Data extract START

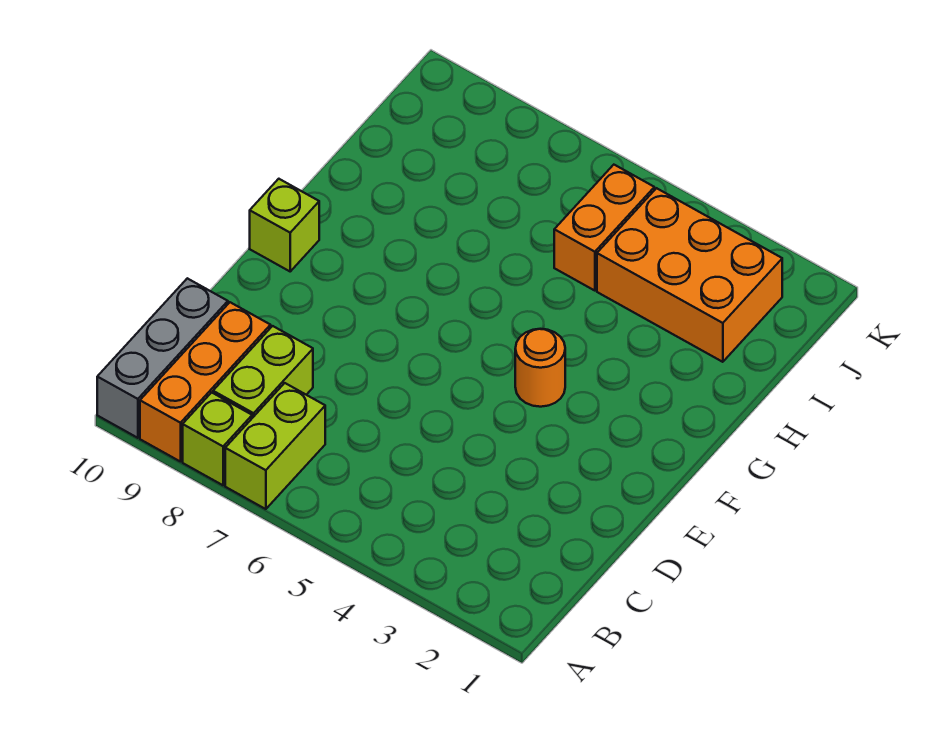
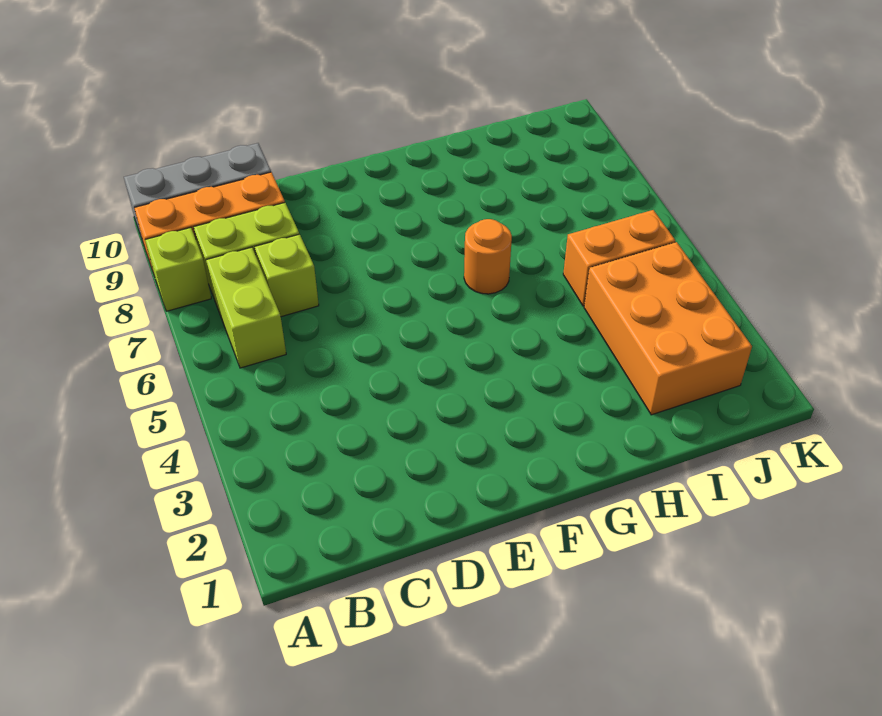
lime brick A7:B7 level 1 -> lime brick B6:B7 level 1
orange round brick F4 level 1 -> orange round brick G6 level 1
lime brick F10 level 1 -> lime brick C7 level 1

Data extract END

**What to work on**
Repeat only what runs from the line holding "orange round brick F4" to the end of the data, keeping every line exactly as written, first and last included.

**Result of the task**
orange round brick F4 level 1 -> orange round brick G6 level 1
lime brick F10 level 1 -> lime brick C7 level 1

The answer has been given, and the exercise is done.